**PROVIDED RECORDS**:

————

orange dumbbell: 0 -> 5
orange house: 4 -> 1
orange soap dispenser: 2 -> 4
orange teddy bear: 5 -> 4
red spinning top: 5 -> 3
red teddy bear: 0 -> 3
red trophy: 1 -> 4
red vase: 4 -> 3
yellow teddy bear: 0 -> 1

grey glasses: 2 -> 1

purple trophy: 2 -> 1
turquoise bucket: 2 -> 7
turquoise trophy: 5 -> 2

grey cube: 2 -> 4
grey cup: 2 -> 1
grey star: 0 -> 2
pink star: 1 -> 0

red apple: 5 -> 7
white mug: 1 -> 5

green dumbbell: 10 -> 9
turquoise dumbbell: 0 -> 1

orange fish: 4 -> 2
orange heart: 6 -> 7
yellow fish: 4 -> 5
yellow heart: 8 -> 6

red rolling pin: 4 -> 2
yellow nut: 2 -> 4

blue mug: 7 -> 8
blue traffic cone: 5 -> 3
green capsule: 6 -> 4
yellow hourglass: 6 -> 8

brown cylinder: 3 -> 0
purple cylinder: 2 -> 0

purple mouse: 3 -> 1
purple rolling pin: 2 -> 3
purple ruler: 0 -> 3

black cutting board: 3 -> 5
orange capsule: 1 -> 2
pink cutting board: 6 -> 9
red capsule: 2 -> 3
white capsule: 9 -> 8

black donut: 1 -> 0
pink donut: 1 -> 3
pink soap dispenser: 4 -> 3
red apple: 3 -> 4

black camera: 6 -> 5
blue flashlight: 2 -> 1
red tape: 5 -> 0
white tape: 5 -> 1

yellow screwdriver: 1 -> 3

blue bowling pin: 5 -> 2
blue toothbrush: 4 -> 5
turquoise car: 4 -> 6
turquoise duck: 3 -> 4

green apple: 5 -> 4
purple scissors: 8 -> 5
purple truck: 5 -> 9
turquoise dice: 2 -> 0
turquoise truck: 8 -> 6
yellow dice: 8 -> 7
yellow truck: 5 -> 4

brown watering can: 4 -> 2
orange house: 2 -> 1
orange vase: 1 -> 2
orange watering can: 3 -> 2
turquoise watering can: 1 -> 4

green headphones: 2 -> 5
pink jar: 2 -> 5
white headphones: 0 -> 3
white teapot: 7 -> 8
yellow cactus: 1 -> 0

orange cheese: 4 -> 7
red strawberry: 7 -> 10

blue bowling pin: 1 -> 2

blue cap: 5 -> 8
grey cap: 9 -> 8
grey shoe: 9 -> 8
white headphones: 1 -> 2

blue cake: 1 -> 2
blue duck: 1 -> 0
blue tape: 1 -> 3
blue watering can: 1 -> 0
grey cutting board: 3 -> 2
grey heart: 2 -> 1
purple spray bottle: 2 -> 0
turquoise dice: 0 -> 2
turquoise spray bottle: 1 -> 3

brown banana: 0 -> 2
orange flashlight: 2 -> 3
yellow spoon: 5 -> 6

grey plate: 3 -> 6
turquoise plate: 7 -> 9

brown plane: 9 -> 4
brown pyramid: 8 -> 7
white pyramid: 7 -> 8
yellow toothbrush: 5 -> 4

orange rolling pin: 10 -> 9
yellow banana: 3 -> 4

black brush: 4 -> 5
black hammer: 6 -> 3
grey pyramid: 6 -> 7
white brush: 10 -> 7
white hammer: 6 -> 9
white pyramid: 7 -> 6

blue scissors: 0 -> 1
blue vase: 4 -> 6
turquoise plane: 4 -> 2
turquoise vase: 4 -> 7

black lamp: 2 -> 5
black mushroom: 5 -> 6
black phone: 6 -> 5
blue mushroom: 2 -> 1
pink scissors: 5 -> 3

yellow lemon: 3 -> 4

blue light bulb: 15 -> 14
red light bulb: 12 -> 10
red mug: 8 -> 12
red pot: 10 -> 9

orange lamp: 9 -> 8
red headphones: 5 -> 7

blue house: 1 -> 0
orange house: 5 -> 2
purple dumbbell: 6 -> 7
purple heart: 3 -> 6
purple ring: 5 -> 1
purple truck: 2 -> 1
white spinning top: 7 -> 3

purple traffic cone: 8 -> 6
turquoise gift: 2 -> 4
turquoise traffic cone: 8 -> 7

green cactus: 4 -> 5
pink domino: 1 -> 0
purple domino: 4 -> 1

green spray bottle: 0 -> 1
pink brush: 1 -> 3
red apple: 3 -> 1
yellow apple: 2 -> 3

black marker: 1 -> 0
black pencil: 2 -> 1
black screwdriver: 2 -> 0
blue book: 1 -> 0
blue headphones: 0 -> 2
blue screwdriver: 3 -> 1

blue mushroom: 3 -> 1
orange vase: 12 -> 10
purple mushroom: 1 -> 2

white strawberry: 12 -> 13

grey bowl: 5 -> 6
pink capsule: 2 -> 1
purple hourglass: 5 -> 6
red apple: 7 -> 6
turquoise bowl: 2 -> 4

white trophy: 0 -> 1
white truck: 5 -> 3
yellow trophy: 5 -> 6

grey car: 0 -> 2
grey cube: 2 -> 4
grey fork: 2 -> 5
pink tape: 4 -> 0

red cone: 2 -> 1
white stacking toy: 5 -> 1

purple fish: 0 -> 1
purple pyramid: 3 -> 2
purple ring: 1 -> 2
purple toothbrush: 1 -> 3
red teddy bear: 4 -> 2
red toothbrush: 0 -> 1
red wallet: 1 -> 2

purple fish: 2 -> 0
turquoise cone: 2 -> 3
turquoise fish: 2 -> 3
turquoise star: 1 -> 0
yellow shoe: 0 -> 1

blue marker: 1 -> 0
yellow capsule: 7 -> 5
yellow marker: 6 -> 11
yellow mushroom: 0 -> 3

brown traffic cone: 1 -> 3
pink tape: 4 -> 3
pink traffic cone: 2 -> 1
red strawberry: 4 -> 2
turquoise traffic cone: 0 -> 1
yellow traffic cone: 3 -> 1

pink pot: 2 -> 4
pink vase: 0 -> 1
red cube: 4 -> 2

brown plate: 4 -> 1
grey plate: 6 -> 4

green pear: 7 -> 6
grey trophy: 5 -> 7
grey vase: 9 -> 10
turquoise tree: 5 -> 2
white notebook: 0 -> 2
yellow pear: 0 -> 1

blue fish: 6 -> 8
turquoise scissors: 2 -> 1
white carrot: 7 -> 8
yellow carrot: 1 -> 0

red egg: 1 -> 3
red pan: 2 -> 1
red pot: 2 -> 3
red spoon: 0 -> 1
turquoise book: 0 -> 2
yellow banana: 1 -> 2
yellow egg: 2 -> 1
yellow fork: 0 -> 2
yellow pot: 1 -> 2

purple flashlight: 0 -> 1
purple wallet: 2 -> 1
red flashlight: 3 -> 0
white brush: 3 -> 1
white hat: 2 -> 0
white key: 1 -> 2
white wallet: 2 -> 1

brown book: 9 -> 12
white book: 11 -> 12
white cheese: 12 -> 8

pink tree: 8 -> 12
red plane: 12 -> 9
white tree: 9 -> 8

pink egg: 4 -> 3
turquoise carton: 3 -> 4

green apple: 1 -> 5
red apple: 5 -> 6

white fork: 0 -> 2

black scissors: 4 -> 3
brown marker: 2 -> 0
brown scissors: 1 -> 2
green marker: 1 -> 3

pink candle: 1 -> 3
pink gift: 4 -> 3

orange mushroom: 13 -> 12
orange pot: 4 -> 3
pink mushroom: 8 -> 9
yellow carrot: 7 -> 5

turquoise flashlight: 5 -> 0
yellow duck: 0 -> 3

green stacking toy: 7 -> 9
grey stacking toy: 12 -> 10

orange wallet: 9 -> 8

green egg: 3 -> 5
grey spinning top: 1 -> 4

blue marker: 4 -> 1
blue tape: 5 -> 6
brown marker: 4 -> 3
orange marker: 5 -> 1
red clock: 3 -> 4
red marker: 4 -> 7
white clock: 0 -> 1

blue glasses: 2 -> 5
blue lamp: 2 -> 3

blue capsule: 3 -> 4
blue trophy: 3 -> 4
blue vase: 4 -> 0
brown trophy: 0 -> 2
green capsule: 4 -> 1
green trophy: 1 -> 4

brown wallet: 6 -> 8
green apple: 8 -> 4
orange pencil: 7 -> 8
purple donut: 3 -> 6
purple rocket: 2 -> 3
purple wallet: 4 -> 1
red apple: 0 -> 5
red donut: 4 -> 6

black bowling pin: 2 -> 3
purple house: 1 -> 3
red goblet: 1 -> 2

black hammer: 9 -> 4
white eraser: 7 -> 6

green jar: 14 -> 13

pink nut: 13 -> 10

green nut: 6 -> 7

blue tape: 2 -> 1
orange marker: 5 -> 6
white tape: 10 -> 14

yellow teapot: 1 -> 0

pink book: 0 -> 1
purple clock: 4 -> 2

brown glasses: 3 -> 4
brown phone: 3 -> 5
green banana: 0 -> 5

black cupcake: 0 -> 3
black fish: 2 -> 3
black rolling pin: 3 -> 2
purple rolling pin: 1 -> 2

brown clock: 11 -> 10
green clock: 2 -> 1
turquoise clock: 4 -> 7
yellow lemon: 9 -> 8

————

**AIM OF THE EXERCISE**: Filter the material above down to the lines that hold the word "star".

**ANSWER TO THIS EXERCISE**:
grey star: 0 -> 2
pink star: 1 -> 0
turquoise star: 1 -> 0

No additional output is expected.